■ Exercise brief ■
All of the listing must be given again exactly, except that the images are dropped.

BEGIN

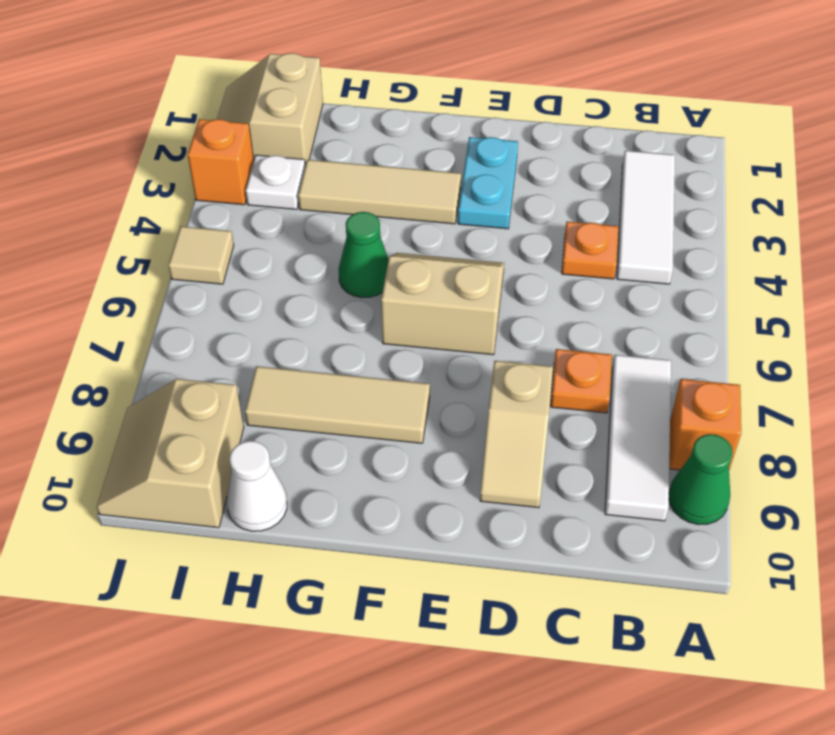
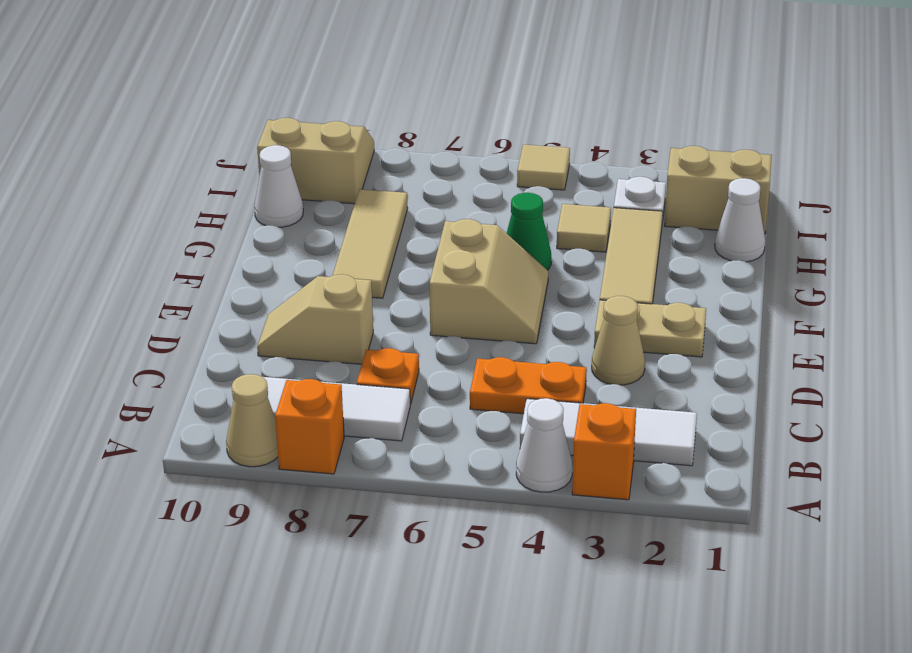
none -> white cone A4 level 1
green cone A9 level 1 -> tan cone A9 level 1
orange plate C4 level 1 -> orange plate C4:C5 level 1
none -> tan cone D3 level 1
cyan plate E2:E3 level 1 -> tan plate E2:E3 level 1
none -> white cone H1 level 1
none -> tan tile H4 level 1
orange brick J3 level 1 -> orange brick A3 level 1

END

■ Answer for this exercise ■
none -> white cone A4 level 1
green cone A9 level 1 -> tan cone A9 level 1
orange plate C4 level 1 -> orange plate C4:C5 level 1
none -> tan cone D3 level 1
cyan plate E2:E3 level 1 -> tan plate E2:E3 level 1
none -> white cone H1 level 1
none -> tan tile H4 level 1
orange brick J3 level 1 -> orange brick A3 level 1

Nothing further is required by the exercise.